Before-and-after change records

★ ★ ★ ★ ★ ★ ★

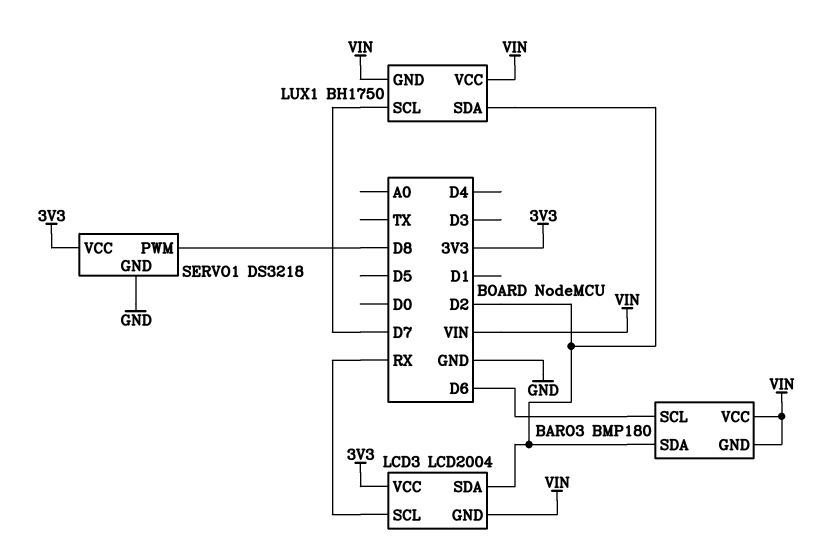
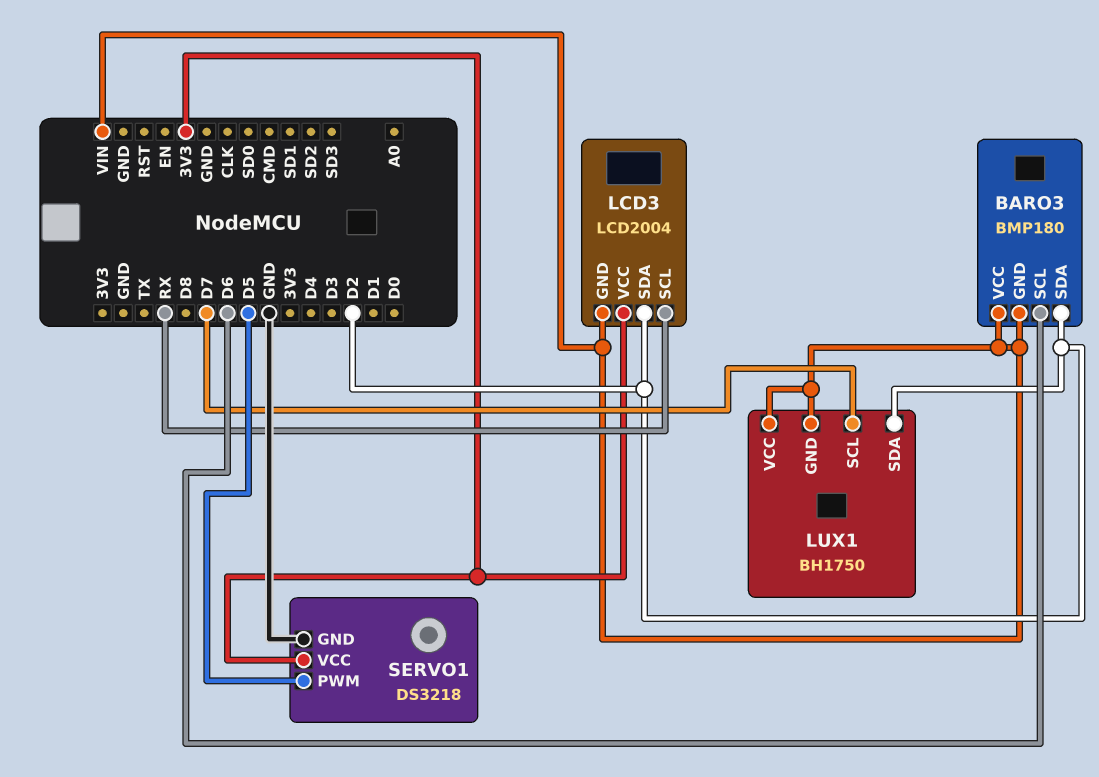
SERVO1 pin PWM: D8 -> D5

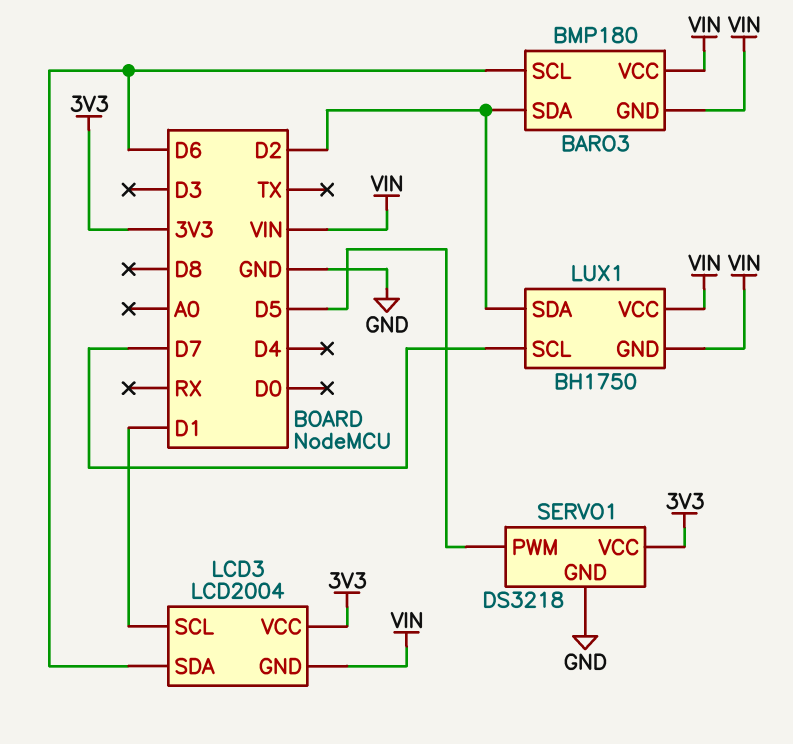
LCD3 pin SCL: RX -> D1
LCD3 pin SDA: D2 -> D6

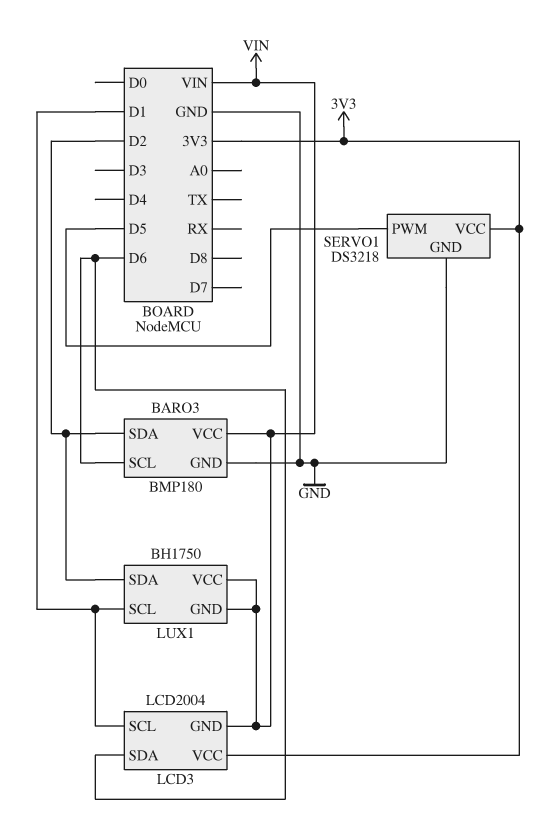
BARO3 pin GND: VIN -> GND
LUX1 pin SCL: D7 -> D1

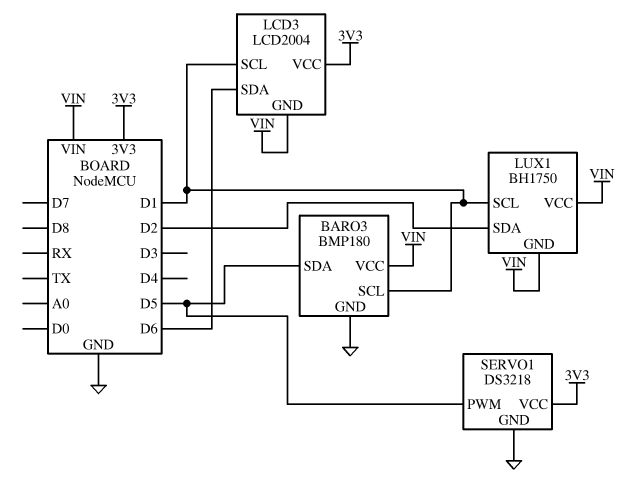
BARO3 pin SCL: D6 -> D1
BARO3 pin SDA: D2 -> D5

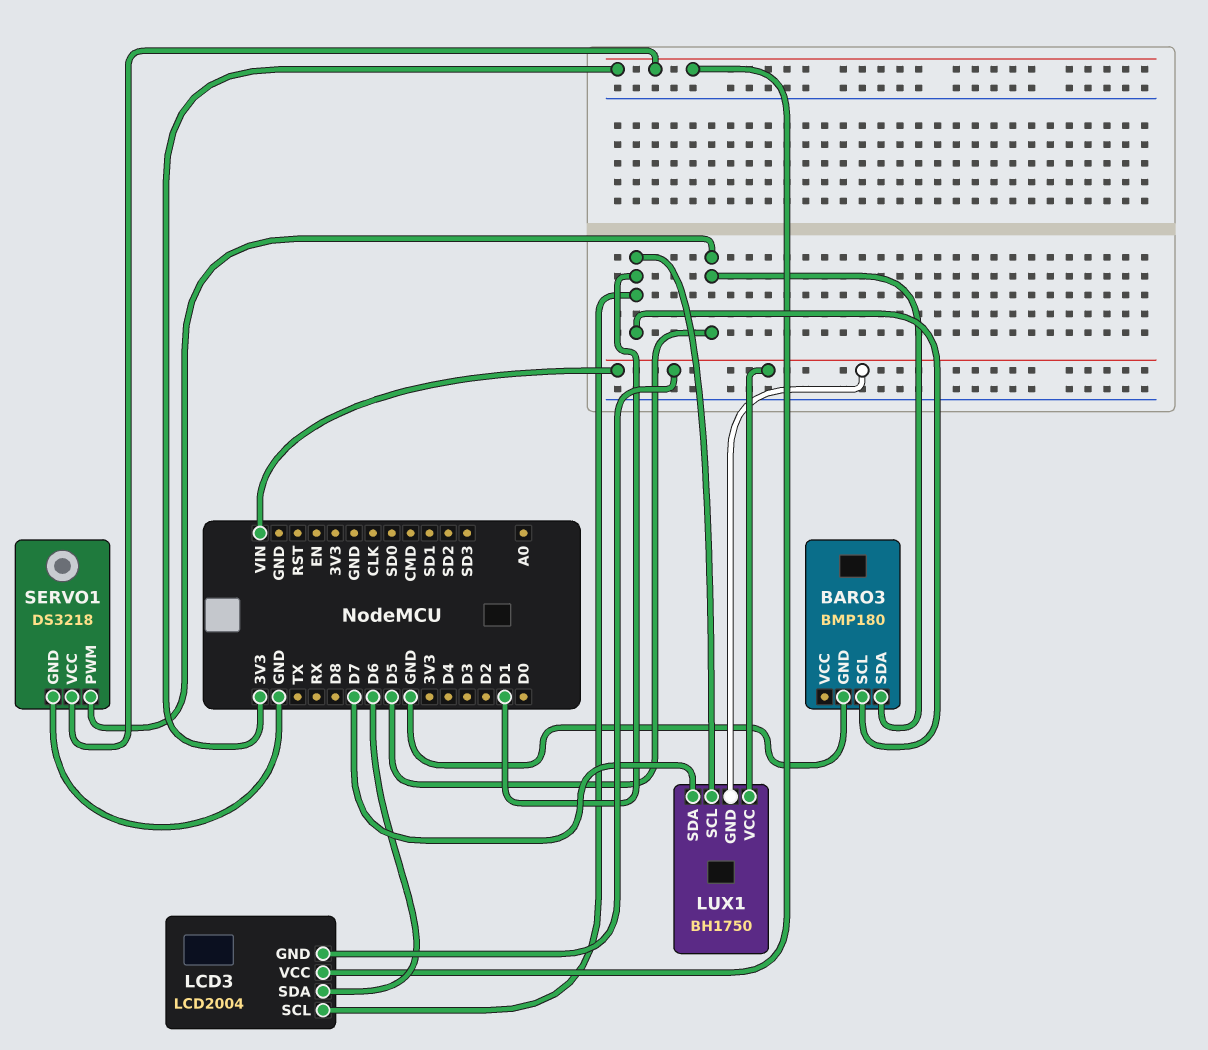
BARO3 pin VCC: VIN -> none
LUX1 pin SDA: D2 -> D7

★ ★ ★ ★ ★ ★ ★

* [What the exercise asks]
Write out exactly the stretch of lines that begins with the line containing "LCD3 pin SCL: RX -> D1" and ends with the last line of the records above, leaving out the pictures.

* [Task response]
LCD3 pin SCL: RX -> D1
LCD3 pin SDA: D2 -> D6

BARO3 pin GND: VIN -> GND
LUX1 pin SCL: D7 -> D1

BARO3 pin SCL: D6 -> D1
BARO3 pin SDA: D2 -> D5

BARO3 pin VCC: VIN -> none
LUX1 pin SDA: D2 -> D7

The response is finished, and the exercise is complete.